Input →
◆ ◆ ◆ ◆

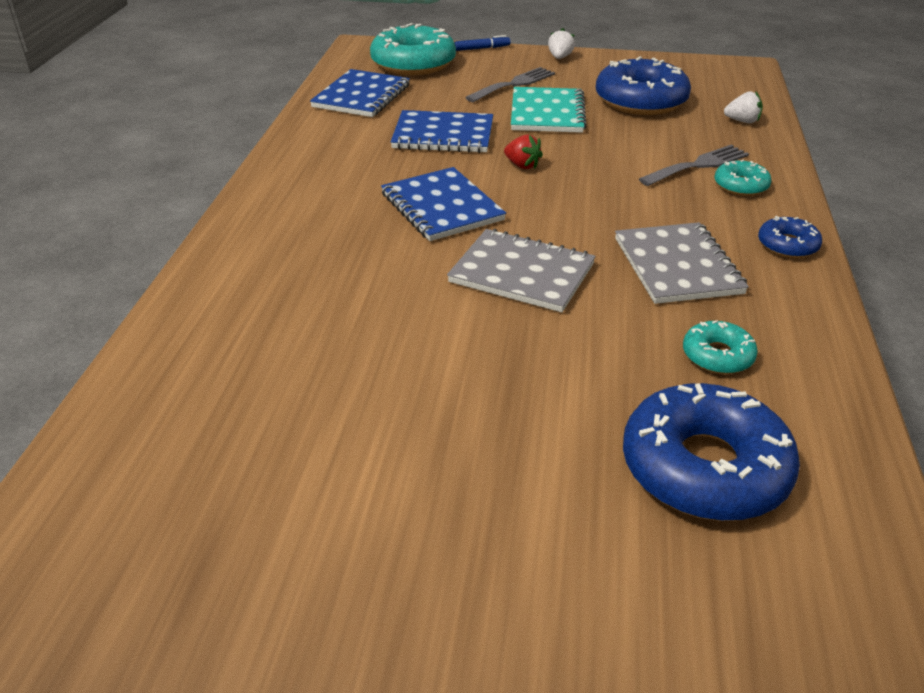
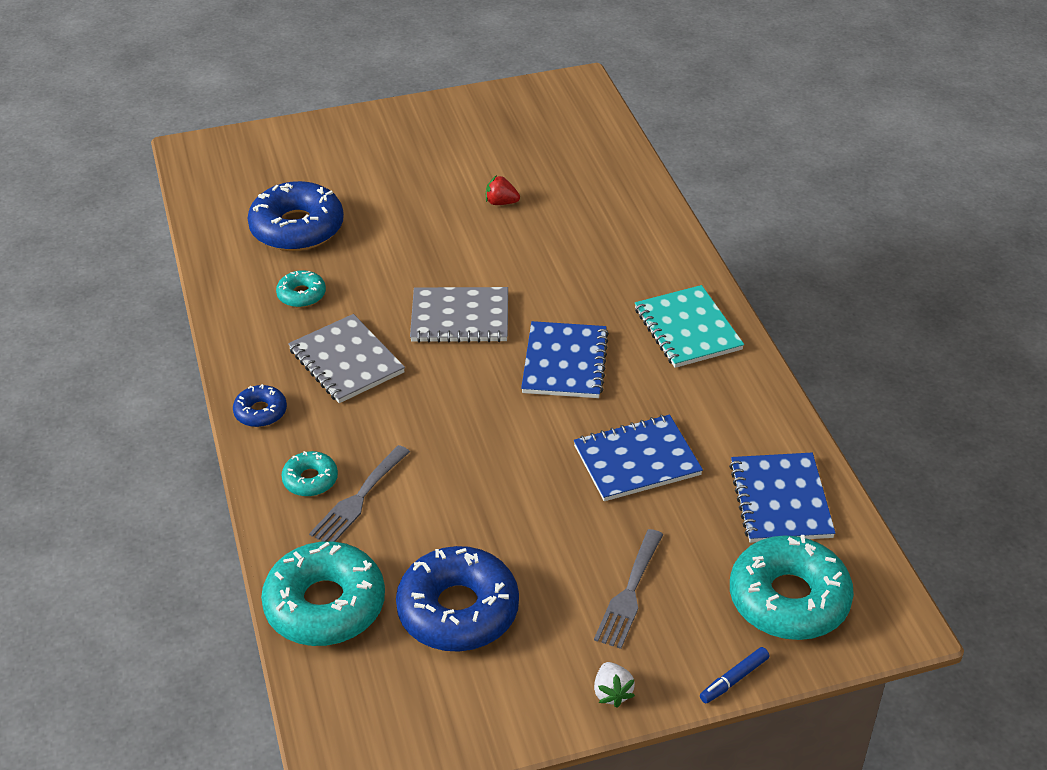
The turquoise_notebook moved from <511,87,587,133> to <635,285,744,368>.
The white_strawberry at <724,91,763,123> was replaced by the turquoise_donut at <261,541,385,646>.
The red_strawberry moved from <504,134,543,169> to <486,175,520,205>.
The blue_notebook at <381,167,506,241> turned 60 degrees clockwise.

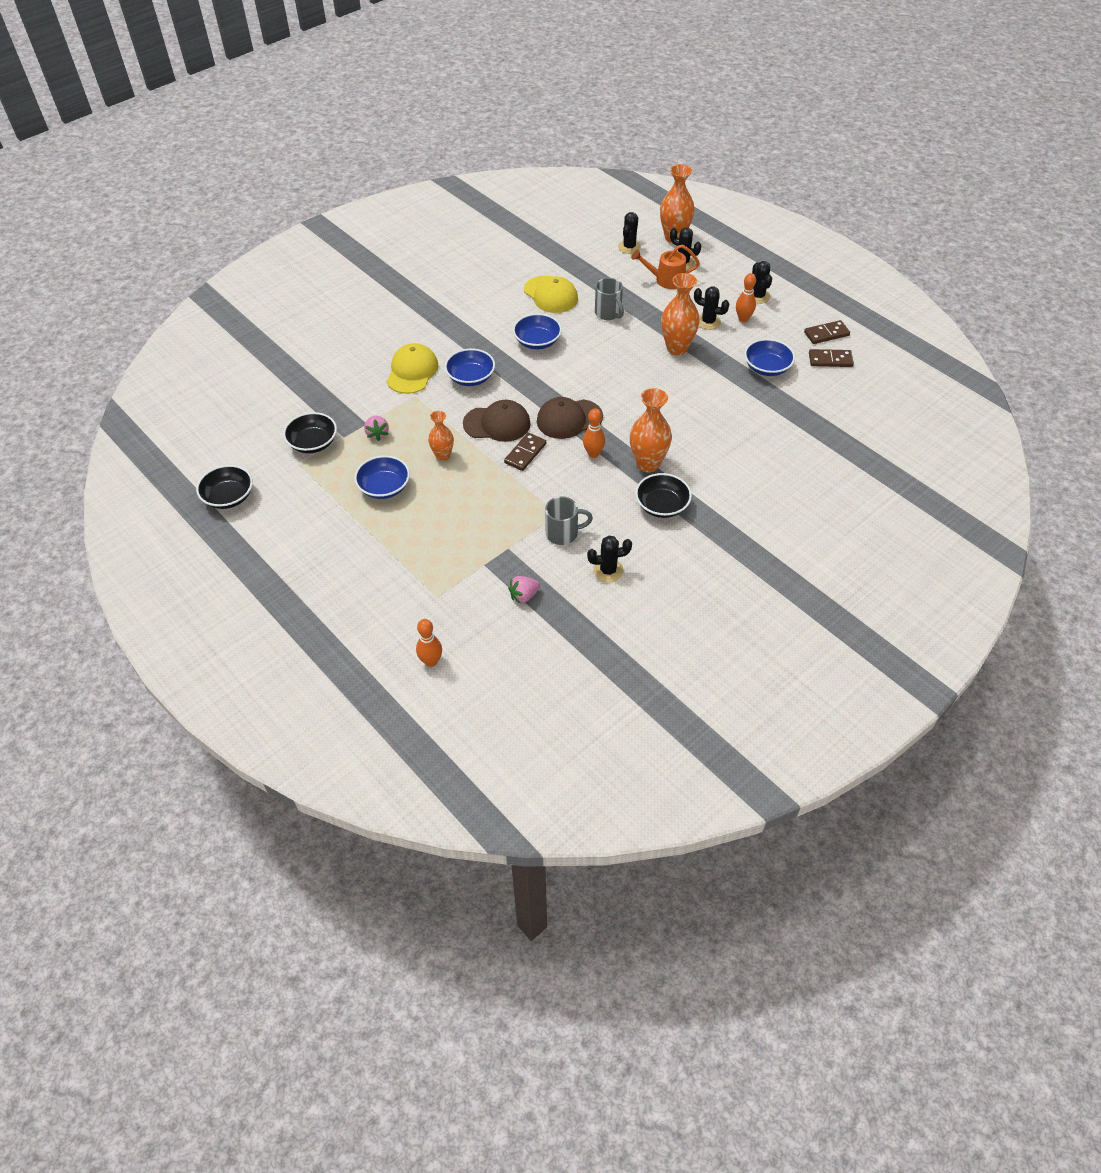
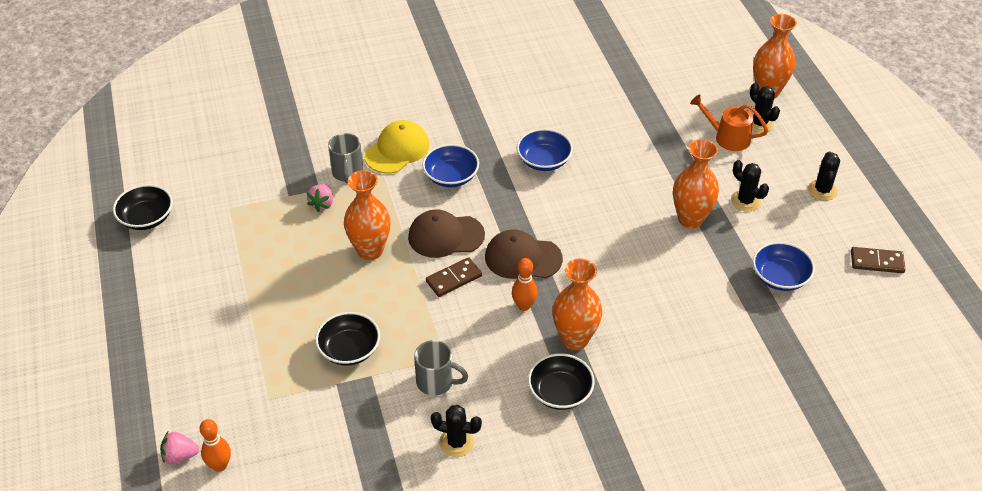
The black_cactus at <618,212,641,254> disappeared.
The orange_bowling_pin at <736,273,756,322> disappeared.
The yellow_cap at <524,276,578,313> disappeared.
The grey_mug moved from <595,278,624,320> to <328,133,364,183>.
The brown_domino at <809,349,854,367> disappeared.
The brown_cap at <463,400,531,442> turned 150 degrees clockwise.
The orange_vase at <428,411,454,461> changed to 1.63 times the size.
The black_bowl moved from <283,412,337,453> to <315,312,380,366>.
The blue_bowl at <354,455,410,499> disappeared.
The pink_strawberry moved from <508,576,540,604> to <160,432,199,464>.

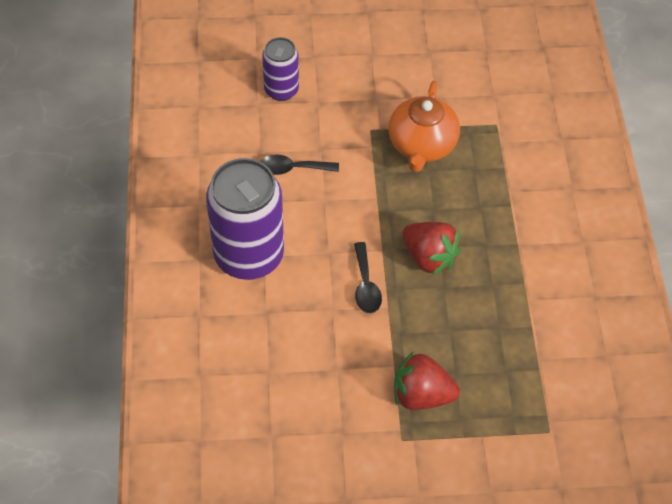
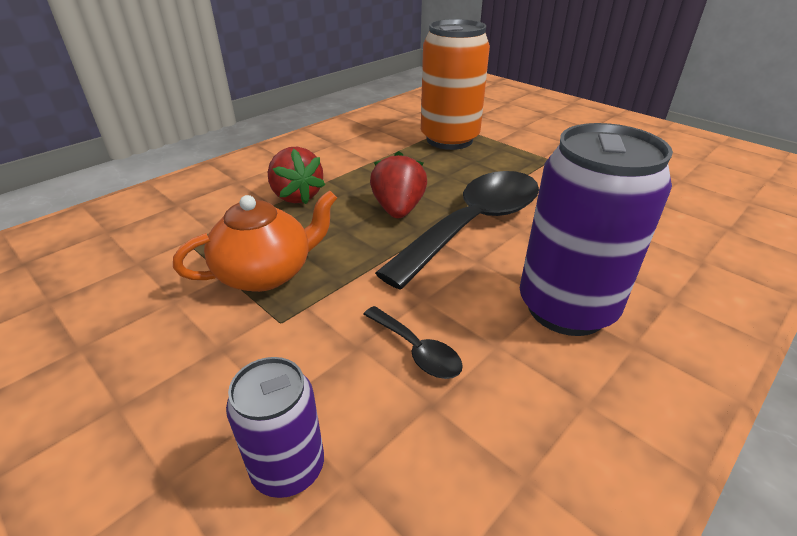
The black_spoon at <354,242,382,313> changed to 2.37 times the size.
The red_strawberry moved from <394,351,460,410> to <268,147,325,204>.
The orange_can at <421,19,490,150> appeared.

◆ ◆ ◆ ◆

Work task →
A word-for-word copy of the records is required. Leave out every picture.

Answer box →
The turquoise_notebook moved from <511,87,587,133> to <635,285,744,368>.
The white_strawberry at <724,91,763,123> was replaced by the turquoise_donut at <261,541,385,646>.
The red_strawberry moved from <504,134,543,169> to <486,175,520,205>.
The blue_notebook at <381,167,506,241> turned 60 degrees clockwise.

The black_cactus at <618,212,641,254> disappeared.
The orange_bowling_pin at <736,273,756,322> disappeared.
The yellow_cap at <524,276,578,313> disappeared.
The grey_mug moved from <595,278,624,320> to <328,133,364,183>.
The brown_domino at <809,349,854,367> disappeared.
The brown_cap at <463,400,531,442> turned 150 degrees clockwise.
The orange_vase at <428,411,454,461> changed to 1.63 times the size.
The black_bowl moved from <283,412,337,453> to <315,312,380,366>.
The blue_bowl at <354,455,410,499> disappeared.
The pink_strawberry moved from <508,576,540,604> to <160,432,199,464>.

The black_spoon at <354,242,382,313> changed to 2.37 times the size.
The red_strawberry moved from <394,351,460,410> to <268,147,325,204>.
The orange_can at <421,19,490,150> appeared.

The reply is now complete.